■ Required action
Could you set down exactly the lines of the data below, starting at the one that holds "purple padlock [378,524,413,564]" and ending at the one that holds "turquoise carton [302,372,401,510]", both included, and only those?

Stored dataset items
==========

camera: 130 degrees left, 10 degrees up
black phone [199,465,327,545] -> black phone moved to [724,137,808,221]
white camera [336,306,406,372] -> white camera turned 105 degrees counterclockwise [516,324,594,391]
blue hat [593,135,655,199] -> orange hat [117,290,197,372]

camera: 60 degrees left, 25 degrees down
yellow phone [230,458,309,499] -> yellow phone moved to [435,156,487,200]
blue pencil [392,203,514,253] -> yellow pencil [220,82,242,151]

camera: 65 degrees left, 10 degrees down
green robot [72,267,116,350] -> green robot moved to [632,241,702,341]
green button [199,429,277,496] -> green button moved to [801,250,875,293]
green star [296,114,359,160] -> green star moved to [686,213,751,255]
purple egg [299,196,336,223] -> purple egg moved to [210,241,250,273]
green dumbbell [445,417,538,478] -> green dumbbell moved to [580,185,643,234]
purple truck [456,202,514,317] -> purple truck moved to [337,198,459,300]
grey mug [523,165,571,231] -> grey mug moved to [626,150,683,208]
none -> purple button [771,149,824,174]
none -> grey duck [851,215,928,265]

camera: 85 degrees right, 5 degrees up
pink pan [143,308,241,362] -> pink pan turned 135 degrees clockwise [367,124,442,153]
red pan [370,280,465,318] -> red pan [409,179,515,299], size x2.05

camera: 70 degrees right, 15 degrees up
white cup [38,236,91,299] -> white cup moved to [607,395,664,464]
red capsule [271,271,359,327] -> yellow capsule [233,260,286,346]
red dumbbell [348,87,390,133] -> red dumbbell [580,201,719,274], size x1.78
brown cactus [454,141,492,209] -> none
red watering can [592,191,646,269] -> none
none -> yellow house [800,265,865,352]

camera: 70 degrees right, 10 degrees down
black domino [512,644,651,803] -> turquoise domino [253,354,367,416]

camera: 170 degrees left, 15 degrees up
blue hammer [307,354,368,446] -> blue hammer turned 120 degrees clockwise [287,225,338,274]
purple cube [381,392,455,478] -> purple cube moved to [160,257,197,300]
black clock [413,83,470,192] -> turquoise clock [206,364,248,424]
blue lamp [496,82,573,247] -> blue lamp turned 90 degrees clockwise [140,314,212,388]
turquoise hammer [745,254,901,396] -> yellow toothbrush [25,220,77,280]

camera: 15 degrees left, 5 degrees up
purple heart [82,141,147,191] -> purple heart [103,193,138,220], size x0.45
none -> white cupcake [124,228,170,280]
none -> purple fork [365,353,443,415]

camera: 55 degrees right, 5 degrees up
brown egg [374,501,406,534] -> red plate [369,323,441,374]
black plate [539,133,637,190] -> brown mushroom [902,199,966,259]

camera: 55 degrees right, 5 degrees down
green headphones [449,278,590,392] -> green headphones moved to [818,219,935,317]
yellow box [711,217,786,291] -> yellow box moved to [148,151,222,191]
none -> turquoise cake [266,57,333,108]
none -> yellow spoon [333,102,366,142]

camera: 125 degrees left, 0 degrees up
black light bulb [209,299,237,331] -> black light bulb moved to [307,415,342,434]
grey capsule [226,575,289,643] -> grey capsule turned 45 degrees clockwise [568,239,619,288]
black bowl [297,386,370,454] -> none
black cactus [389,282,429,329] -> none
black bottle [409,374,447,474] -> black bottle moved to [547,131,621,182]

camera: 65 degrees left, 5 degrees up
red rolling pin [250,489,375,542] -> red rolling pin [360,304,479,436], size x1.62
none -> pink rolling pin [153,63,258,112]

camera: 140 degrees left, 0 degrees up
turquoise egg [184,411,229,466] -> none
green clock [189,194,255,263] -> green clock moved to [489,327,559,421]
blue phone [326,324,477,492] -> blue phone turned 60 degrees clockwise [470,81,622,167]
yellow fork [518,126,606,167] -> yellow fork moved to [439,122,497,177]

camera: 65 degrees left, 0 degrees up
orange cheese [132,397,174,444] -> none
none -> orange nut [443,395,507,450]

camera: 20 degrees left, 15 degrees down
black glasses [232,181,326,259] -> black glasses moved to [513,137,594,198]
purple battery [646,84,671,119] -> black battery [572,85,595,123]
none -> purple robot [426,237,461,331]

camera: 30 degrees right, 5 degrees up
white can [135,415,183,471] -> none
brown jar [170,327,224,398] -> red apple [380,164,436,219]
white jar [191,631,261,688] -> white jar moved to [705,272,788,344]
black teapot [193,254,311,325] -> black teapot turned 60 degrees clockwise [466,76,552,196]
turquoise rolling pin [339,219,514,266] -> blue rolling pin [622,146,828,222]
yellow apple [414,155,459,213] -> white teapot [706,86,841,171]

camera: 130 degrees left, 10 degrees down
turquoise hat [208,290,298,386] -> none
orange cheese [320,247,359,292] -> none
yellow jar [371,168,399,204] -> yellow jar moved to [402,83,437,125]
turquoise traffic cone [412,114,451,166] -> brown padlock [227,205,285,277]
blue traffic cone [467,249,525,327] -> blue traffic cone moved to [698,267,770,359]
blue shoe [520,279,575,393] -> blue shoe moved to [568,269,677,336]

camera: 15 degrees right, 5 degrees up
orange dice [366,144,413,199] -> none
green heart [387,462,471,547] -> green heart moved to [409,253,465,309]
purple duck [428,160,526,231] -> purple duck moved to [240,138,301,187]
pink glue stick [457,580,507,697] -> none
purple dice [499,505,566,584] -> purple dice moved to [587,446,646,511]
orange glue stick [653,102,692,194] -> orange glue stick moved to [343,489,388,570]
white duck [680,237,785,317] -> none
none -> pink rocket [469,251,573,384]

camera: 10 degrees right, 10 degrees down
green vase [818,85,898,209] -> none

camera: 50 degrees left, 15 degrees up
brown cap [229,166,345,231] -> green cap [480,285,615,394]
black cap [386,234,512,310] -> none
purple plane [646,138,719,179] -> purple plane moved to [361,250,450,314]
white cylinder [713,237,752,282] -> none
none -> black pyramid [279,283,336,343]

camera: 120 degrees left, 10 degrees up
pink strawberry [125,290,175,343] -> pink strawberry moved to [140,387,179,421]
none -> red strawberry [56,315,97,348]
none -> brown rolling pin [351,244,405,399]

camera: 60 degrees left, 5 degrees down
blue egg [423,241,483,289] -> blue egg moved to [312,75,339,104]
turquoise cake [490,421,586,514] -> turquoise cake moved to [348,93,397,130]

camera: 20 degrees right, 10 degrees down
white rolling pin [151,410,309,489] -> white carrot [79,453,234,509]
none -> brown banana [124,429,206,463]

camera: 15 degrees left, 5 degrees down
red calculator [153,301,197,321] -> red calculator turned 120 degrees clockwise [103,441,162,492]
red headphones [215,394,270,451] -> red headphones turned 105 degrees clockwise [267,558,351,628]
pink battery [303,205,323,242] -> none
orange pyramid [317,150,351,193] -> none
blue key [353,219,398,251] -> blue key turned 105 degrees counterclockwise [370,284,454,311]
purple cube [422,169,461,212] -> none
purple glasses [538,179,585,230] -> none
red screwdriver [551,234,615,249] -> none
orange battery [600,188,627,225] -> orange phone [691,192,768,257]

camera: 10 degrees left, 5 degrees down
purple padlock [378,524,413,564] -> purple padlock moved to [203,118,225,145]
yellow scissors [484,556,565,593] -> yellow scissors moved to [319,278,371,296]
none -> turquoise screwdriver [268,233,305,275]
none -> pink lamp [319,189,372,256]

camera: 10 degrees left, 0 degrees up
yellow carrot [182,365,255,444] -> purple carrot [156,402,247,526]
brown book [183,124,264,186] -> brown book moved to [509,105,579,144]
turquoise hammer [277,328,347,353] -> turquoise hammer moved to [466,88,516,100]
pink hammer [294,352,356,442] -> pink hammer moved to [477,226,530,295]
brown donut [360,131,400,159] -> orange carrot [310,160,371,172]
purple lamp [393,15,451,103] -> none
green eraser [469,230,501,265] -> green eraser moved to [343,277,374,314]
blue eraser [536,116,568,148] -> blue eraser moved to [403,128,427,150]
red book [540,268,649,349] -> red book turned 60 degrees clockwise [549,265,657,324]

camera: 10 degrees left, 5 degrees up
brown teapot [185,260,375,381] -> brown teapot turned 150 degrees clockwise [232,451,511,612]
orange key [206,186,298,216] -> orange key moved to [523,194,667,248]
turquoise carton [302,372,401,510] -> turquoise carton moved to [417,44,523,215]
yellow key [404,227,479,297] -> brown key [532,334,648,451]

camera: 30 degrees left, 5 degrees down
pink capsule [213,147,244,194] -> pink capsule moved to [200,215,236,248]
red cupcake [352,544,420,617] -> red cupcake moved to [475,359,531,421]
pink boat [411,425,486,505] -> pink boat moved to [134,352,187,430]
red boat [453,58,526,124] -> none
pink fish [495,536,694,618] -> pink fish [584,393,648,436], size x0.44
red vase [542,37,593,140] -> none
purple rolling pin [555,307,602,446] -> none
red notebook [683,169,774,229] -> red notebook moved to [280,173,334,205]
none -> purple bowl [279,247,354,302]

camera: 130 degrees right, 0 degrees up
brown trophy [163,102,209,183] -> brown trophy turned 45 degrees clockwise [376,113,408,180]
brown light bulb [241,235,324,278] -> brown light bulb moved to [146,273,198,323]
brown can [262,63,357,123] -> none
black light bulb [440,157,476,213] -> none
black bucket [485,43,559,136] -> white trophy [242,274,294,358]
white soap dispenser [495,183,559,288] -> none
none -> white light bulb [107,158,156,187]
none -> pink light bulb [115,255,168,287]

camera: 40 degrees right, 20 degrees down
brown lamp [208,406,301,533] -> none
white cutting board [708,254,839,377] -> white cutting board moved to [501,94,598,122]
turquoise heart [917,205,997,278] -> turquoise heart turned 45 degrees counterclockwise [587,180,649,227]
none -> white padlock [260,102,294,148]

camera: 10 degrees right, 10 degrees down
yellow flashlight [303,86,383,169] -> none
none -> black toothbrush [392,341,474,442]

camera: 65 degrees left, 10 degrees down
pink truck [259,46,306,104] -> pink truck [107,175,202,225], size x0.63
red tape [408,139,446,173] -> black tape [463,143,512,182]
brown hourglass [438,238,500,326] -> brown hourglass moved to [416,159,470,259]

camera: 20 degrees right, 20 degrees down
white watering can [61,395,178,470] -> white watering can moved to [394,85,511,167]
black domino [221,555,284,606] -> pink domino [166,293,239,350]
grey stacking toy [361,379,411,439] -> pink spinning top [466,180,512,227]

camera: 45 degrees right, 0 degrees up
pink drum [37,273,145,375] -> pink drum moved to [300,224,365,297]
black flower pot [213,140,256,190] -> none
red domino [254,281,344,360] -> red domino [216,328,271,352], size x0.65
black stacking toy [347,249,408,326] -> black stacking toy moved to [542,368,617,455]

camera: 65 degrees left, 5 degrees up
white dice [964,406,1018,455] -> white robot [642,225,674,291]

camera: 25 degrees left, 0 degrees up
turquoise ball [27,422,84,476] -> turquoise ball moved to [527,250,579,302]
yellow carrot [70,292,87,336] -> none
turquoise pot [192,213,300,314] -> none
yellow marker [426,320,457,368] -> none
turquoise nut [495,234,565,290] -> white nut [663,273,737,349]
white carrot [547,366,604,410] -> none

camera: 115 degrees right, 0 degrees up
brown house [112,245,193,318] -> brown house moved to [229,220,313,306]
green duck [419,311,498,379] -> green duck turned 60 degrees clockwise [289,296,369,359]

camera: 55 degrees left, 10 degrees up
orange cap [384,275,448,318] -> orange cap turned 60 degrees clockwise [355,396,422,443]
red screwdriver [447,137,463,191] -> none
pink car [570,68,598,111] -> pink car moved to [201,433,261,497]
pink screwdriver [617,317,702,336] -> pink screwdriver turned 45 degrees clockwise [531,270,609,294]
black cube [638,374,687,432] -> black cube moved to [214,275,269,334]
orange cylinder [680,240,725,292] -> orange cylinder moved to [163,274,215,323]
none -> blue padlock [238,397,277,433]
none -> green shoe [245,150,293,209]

==========

■ Completed task
purple padlock [378,524,413,564] -> purple padlock moved to [203,118,225,145]
yellow scissors [484,556,565,593] -> yellow scissors moved to [319,278,371,296]
none -> turquoise screwdriver [268,233,305,275]
none -> pink lamp [319,189,372,256]

camera: 10 degrees left, 0 degrees up
yellow carrot [182,365,255,444] -> purple carrot [156,402,247,526]
brown book [183,124,264,186] -> brown book moved to [509,105,579,144]
turquoise hammer [277,328,347,353] -> turquoise hammer moved to [466,88,516,100]
pink hammer [294,352,356,442] -> pink hammer moved to [477,226,530,295]
brown donut [360,131,400,159] -> orange carrot [310,160,371,172]
purple lamp [393,15,451,103] -> none
green eraser [469,230,501,265] -> green eraser moved to [343,277,374,314]
blue eraser [536,116,568,148] -> blue eraser moved to [403,128,427,150]
red book [540,268,649,349] -> red book turned 60 degrees clockwise [549,265,657,324]

camera: 10 degrees left, 5 degrees up
brown teapot [185,260,375,381] -> brown teapot turned 150 degrees clockwise [232,451,511,612]
orange key [206,186,298,216] -> orange key moved to [523,194,667,248]
turquoise carton [302,372,401,510] -> turquoise carton moved to [417,44,523,215]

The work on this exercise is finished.